▶ [Given records]:
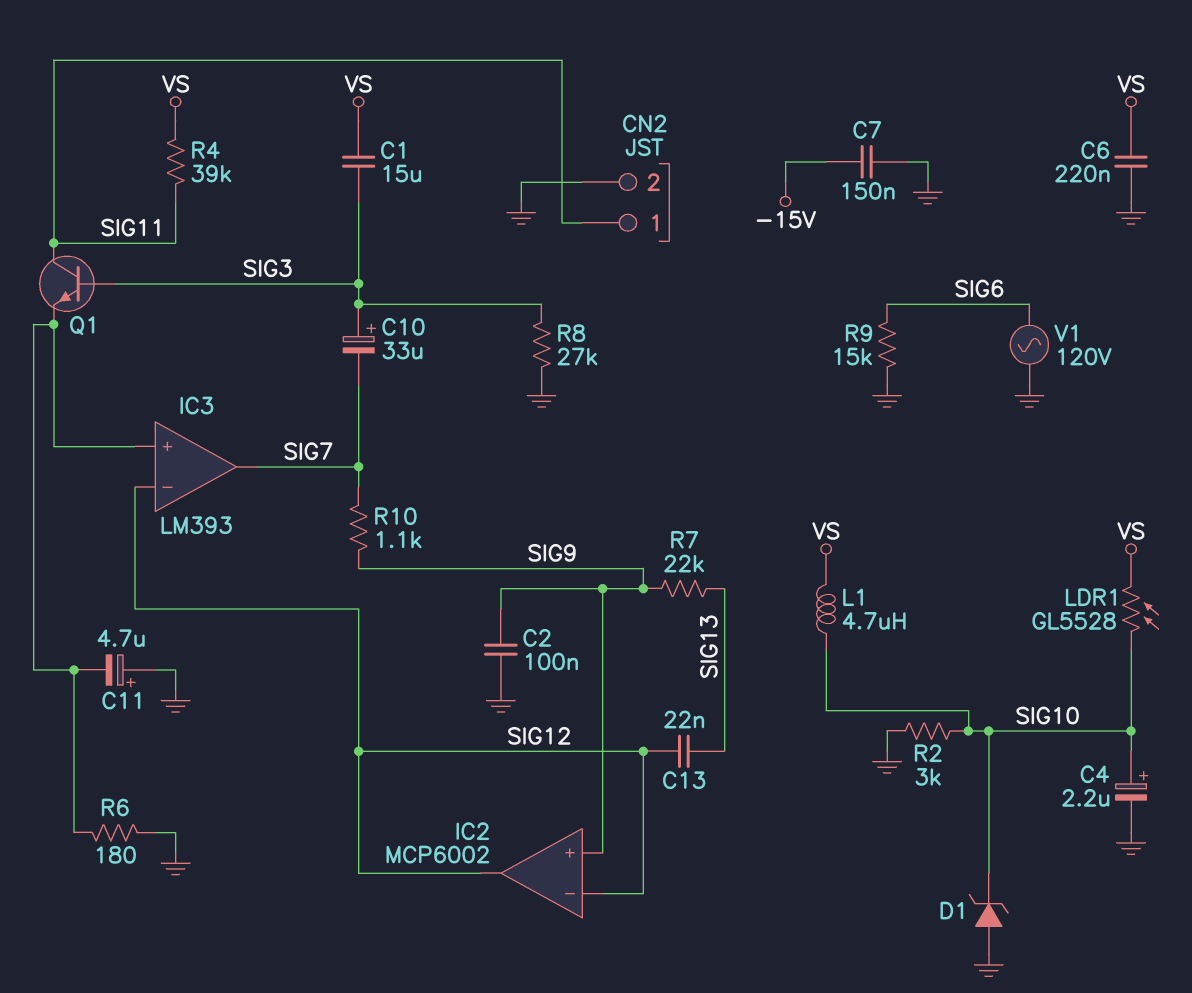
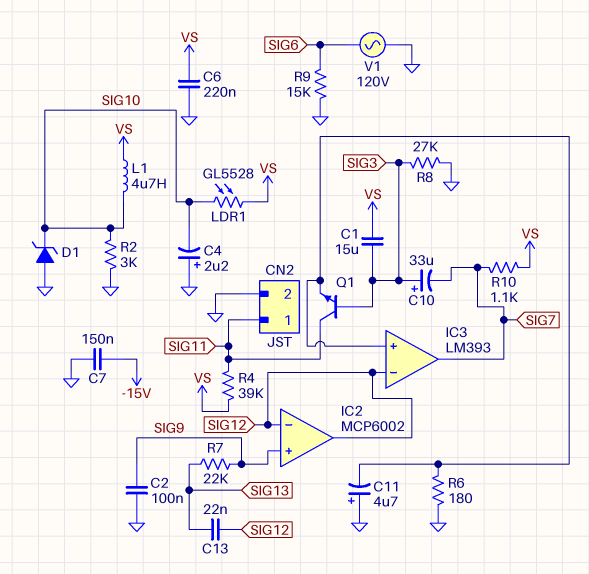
C4: 2.2uF (plus SIG10, minus GND) -> 2.2uF (plus GND, minus SIG10)
R10: 1.1k (SIG7, SIG9) -> 1.1k (SIG7, VS)

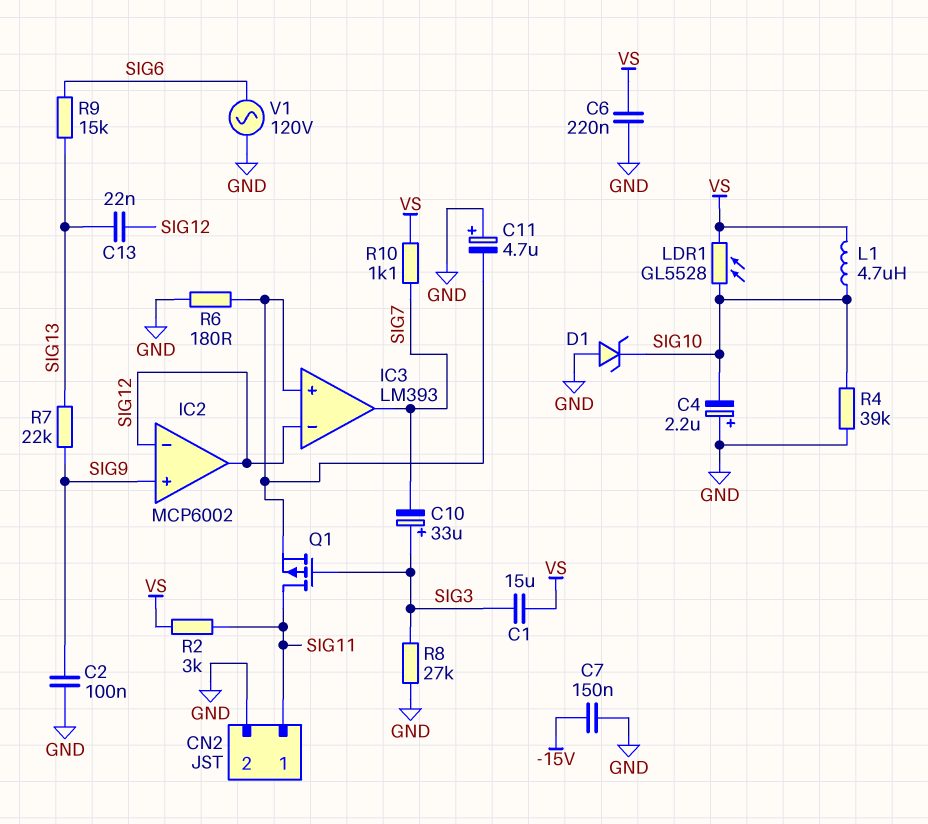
Q1: NPN (B SIG3, C SIG11, E IC3/in+) -> PMOS (G SIG3, D SIG11, S IC3/in+)
R2: 3k (GND, SIG10) -> 3k (SIG11, VS)
R4: 39k (SIG11, VS) -> 39k (GND, SIG10)
R9: 15k (GND, SIG6) -> 15k (SIG6, SIG13)

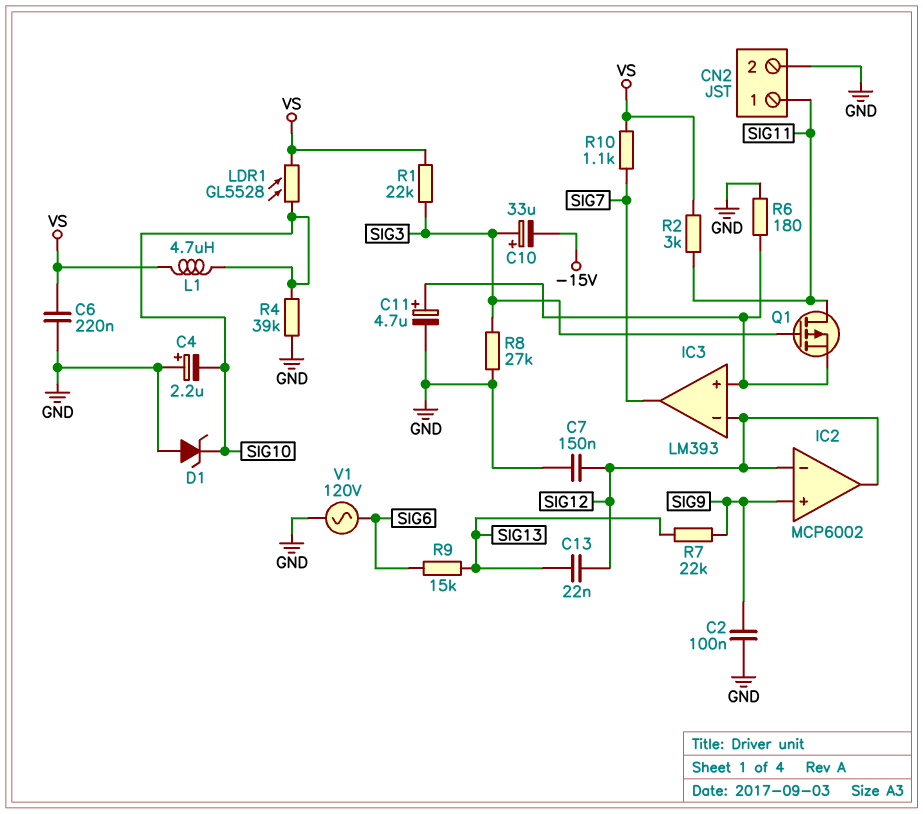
C1: 15uF (SIG3, VS) -> none
C7: 150nF (-15V, GND) -> 150nF (GND, SIG12)
C10: 33uF (plus SIG3, minus SIG7) -> 33uF (plus SIG3, minus -15V)
C11: 4.7uF (plus GND, minus IC3/in+) -> 4.7uF (plus IC3/in+, minus GND)
R1: none -> 22k (SIG3, VS)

▶ [Task details]:
From the listing above, copy out each line where the word "none" appears.

▶ [Answer to the exercise]:
C1: 15uF (SIG3, VS) -> none
R1: none -> 22k (SIG3, VS)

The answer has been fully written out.